- _DIRECTIVE_
In the data that follows, find the line containing "red camera: 1 -> 0"; then quote that line and every line after it, exactly, through the last one.

- Opening Delimiter -

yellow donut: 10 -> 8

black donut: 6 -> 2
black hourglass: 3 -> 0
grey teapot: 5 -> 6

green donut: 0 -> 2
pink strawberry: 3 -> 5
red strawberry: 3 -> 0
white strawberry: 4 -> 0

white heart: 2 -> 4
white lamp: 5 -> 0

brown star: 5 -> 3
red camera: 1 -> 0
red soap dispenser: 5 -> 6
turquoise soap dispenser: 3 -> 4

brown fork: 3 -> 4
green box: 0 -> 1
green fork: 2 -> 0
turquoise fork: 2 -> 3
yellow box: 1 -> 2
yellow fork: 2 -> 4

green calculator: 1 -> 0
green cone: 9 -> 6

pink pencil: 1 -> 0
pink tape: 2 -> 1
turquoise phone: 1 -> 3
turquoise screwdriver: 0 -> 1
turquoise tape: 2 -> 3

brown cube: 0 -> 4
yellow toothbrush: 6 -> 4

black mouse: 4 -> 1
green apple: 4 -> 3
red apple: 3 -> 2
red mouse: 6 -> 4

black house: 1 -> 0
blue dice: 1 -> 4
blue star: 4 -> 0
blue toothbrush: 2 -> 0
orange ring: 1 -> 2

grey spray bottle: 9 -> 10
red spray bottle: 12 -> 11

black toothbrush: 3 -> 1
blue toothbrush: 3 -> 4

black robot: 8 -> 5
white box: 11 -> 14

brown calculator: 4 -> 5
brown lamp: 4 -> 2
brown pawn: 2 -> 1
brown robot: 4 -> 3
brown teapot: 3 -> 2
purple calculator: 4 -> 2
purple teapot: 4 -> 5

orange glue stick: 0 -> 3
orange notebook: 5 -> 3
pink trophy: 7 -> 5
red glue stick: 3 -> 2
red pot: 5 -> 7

- Closing Delimiter -

- _RESULT FOR THIS TASK_
red camera: 1 -> 0
red soap dispenser: 5 -> 6
turquoise soap dispenser: 3 -> 4

brown fork: 3 -> 4
green box: 0 -> 1
green fork: 2 -> 0
turquoise fork: 2 -> 3
yellow box: 1 -> 2
yellow fork: 2 -> 4

green calculator: 1 -> 0
green cone: 9 -> 6

pink pencil: 1 -> 0
pink tape: 2 -> 1
turquoise phone: 1 -> 3
turquoise screwdriver: 0 -> 1
turquoise tape: 2 -> 3

brown cube: 0 -> 4
yellow toothbrush: 6 -> 4

black mouse: 4 -> 1
green apple: 4 -> 3
red apple: 3 -> 2
red mouse: 6 -> 4

black house: 1 -> 0
blue dice: 1 -> 4
blue star: 4 -> 0
blue toothbrush: 2 -> 0
orange ring: 1 -> 2

grey spray bottle: 9 -> 10
red spray bottle: 12 -> 11

black toothbrush: 3 -> 1
blue toothbrush: 3 -> 4

black robot: 8 -> 5
white box: 11 -> 14

brown calculator: 4 -> 5
brown lamp: 4 -> 2
brown pawn: 2 -> 1
brown robot: 4 -> 3
brown teapot: 3 -> 2
purple calculator: 4 -> 2
purple teapot: 4 -> 5

orange glue stick: 0 -> 3
orange notebook: 5 -> 3
pink trophy: 7 -> 5
red glue stick: 3 -> 2
red pot: 5 -> 7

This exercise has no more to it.